> ENTRIES SHOWN

########################################

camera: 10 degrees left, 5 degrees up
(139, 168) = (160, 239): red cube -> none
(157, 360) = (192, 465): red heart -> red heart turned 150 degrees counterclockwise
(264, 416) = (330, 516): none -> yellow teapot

########################################

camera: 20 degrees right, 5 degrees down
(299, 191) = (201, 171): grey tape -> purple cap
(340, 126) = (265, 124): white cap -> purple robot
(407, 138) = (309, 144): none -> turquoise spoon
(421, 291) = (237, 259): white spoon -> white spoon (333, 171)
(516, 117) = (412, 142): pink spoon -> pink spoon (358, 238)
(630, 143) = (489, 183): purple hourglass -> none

########################################

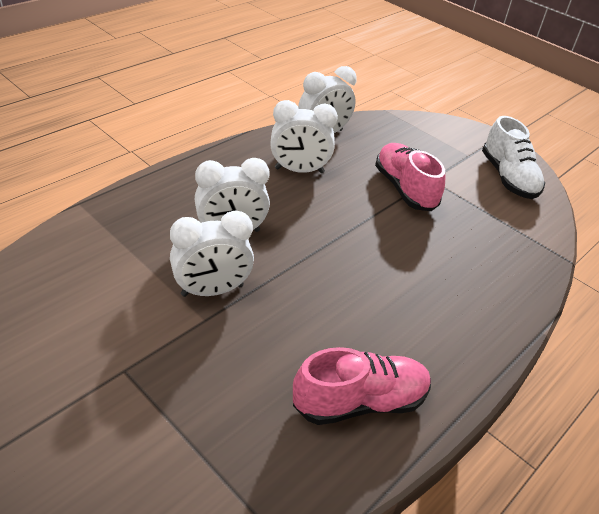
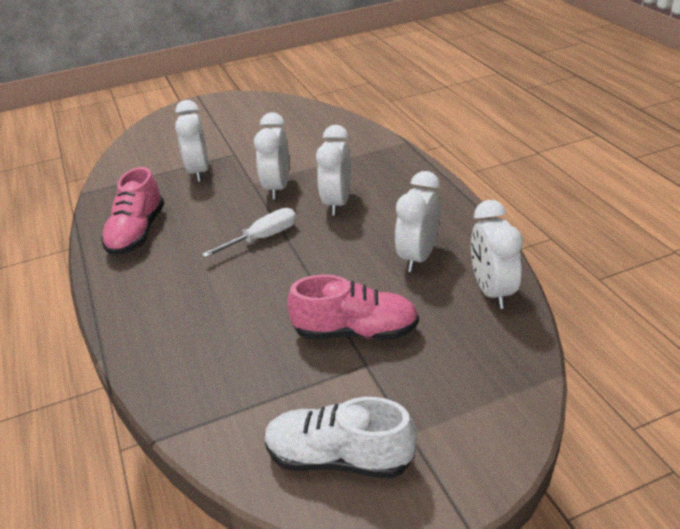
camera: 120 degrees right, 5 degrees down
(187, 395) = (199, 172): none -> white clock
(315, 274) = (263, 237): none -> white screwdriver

########################################

> TASK GOAL
Your answer should consist of each line of the data above in which the word "spoon" occurs.

> ANSWER SECTION
(407, 138) = (309, 144): none -> turquoise spoon
(421, 291) = (237, 259): white spoon -> white spoon (333, 171)
(516, 117) = (412, 142): pink spoon -> pink spoon (358, 238)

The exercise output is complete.